-- Provided data follows --

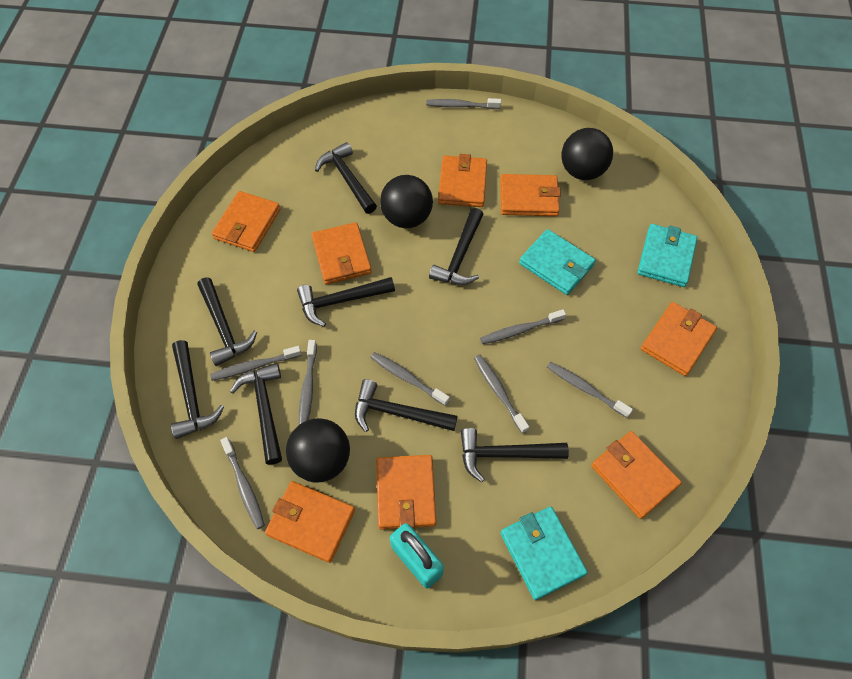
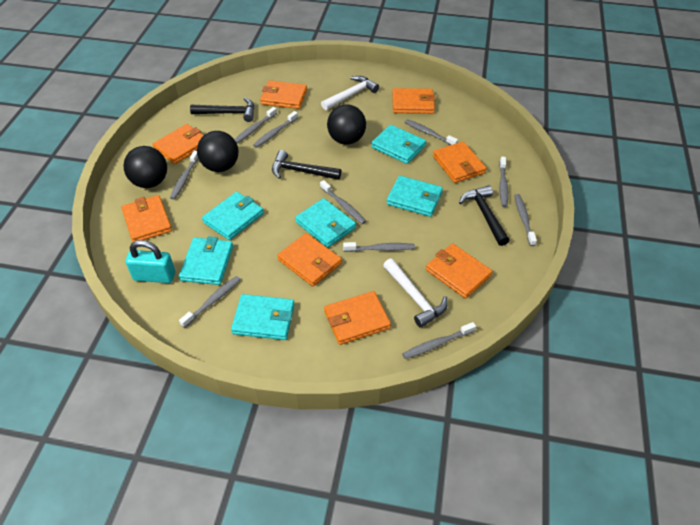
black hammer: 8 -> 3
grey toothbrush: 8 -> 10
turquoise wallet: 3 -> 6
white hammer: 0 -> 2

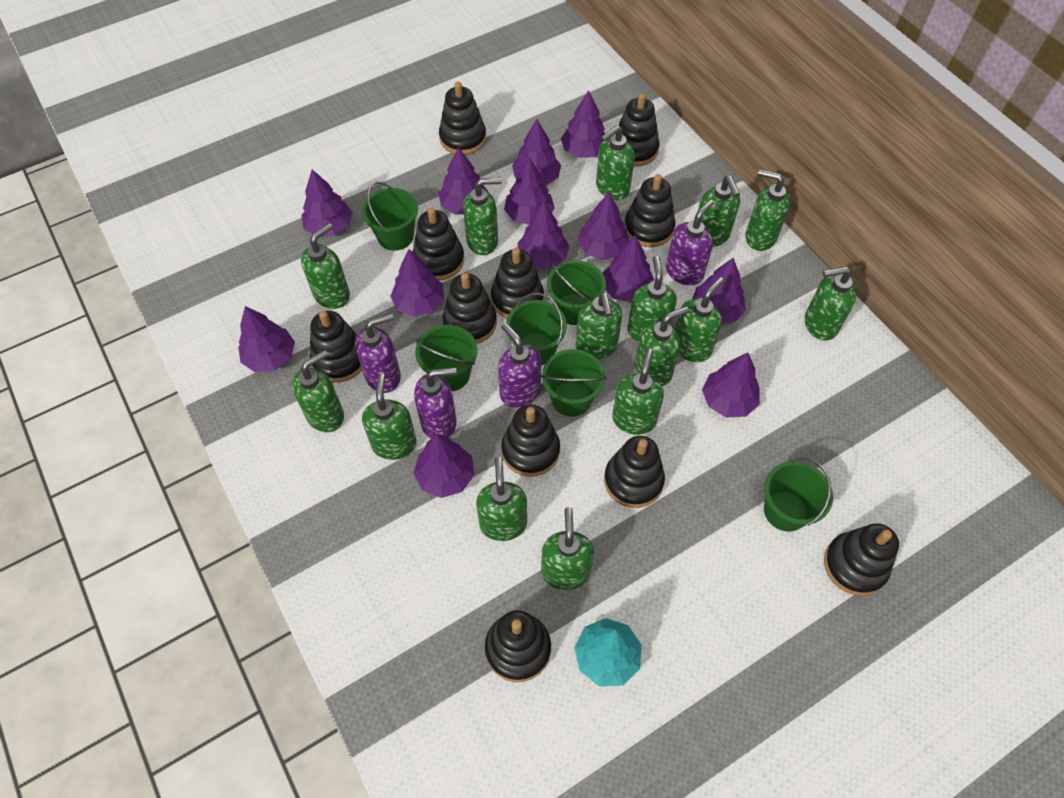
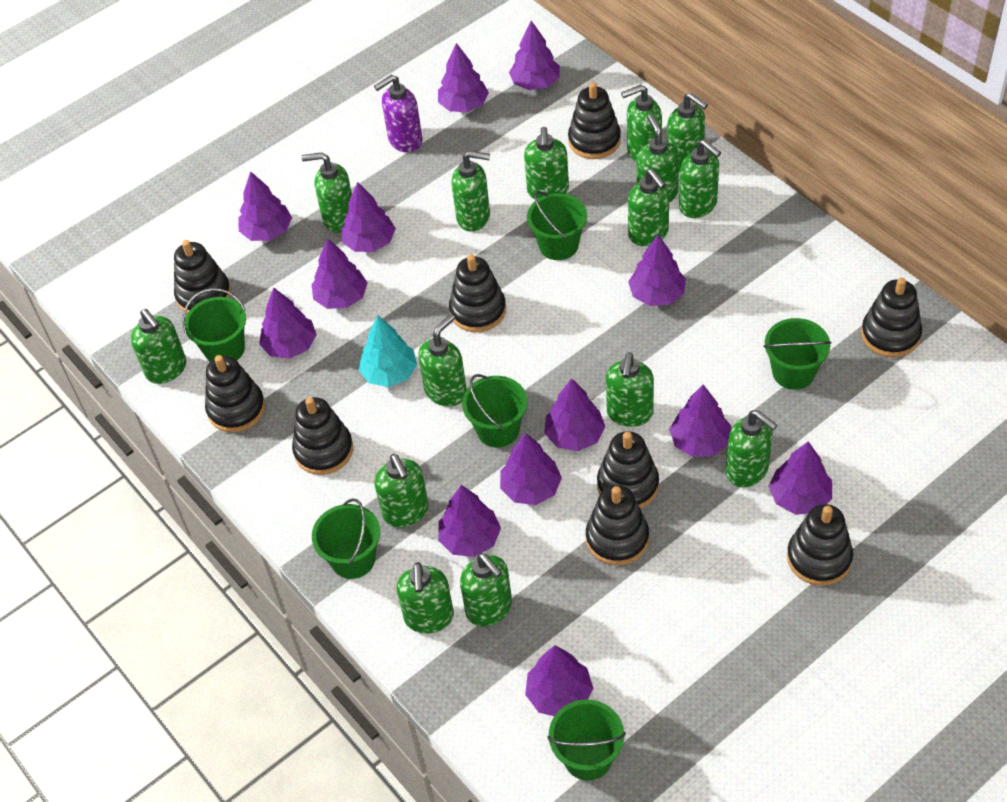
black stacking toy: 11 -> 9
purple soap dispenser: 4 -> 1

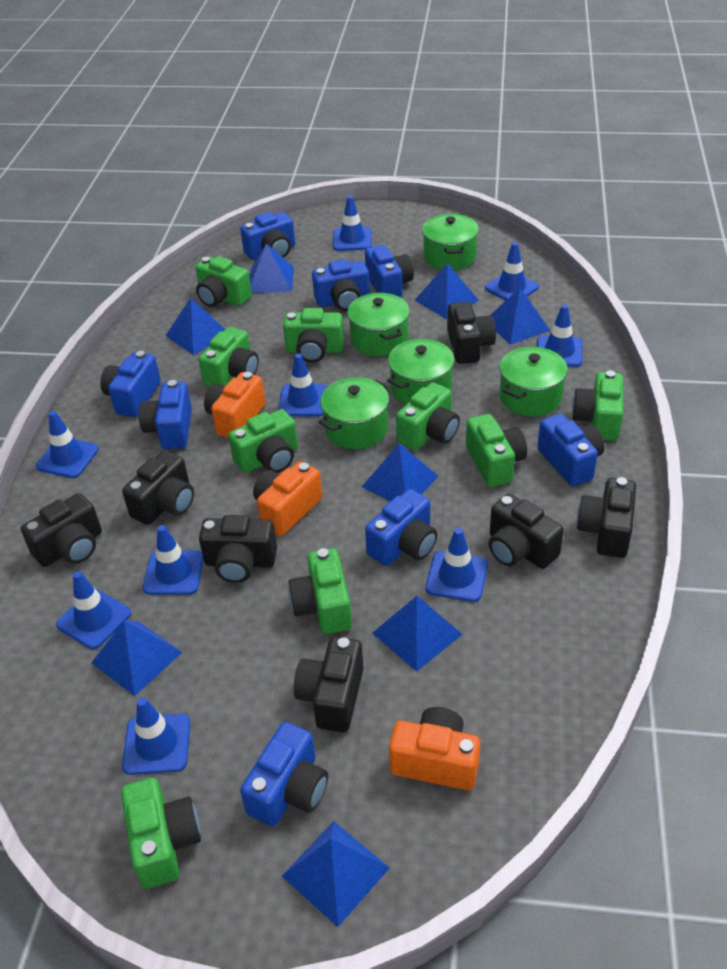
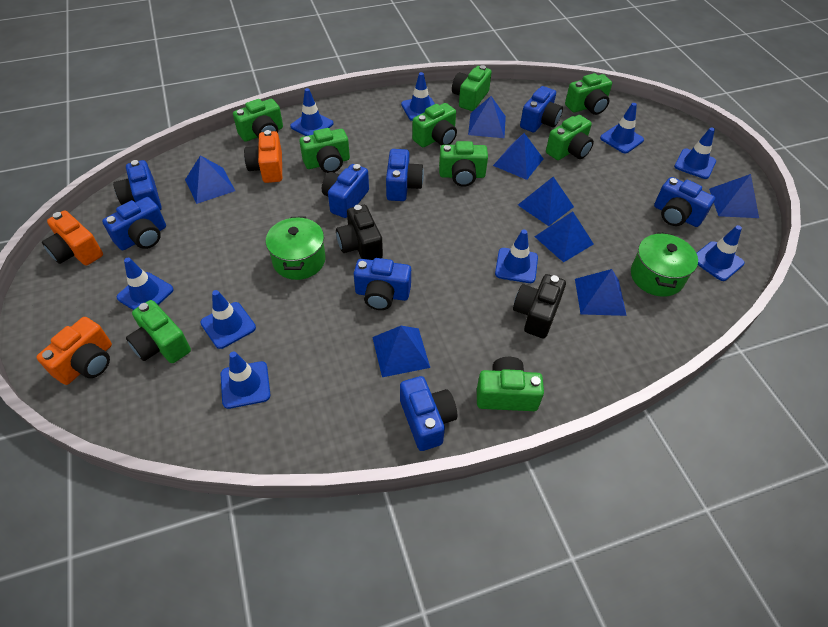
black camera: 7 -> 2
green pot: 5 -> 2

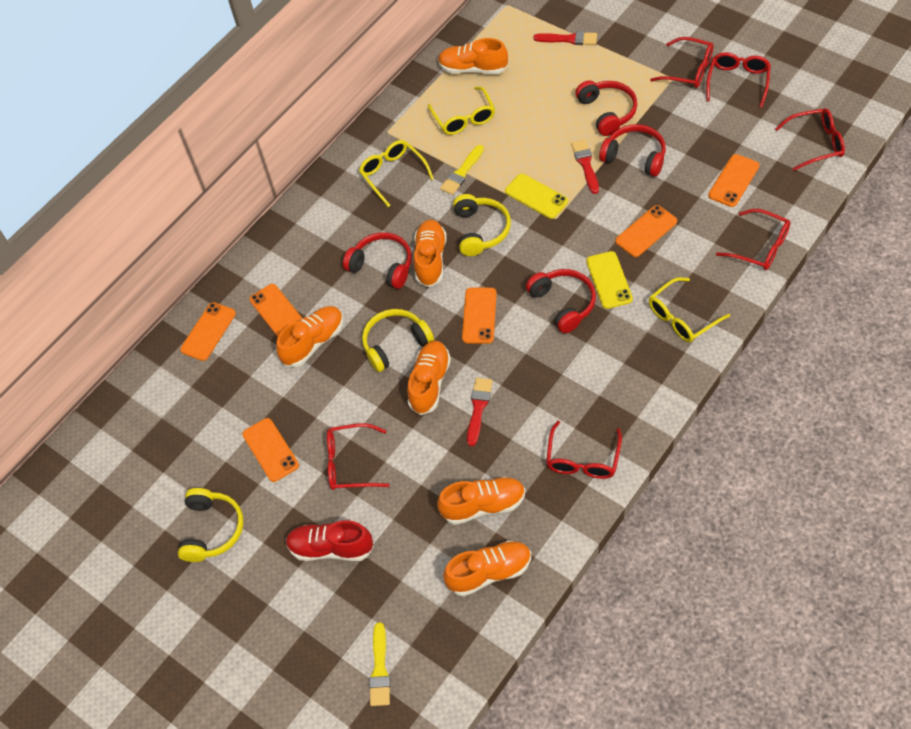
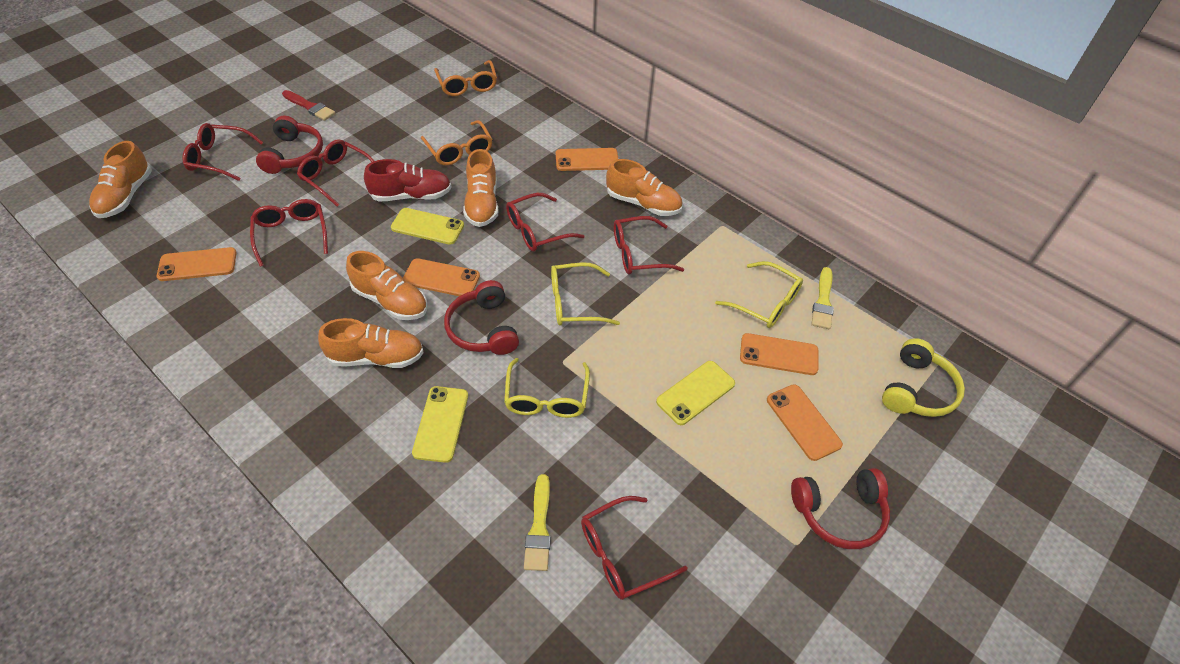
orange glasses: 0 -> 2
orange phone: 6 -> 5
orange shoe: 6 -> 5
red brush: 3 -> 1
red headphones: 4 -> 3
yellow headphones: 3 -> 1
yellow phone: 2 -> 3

-- Provided data concluded --

#### Assignment
Word for word, repeat all of the entries above, leaving out the pictures.

#### Response to the task
black hammer: 8 -> 3
grey toothbrush: 8 -> 10
turquoise wallet: 3 -> 6
white hammer: 0 -> 2

black stacking toy: 11 -> 9
purple soap dispenser: 4 -> 1

black camera: 7 -> 2
green pot: 5 -> 2

orange glasses: 0 -> 2
orange phone: 6 -> 5
orange shoe: 6 -> 5
red brush: 3 -> 1
red headphones: 4 -> 3
yellow headphones: 3 -> 1
yellow phone: 2 -> 3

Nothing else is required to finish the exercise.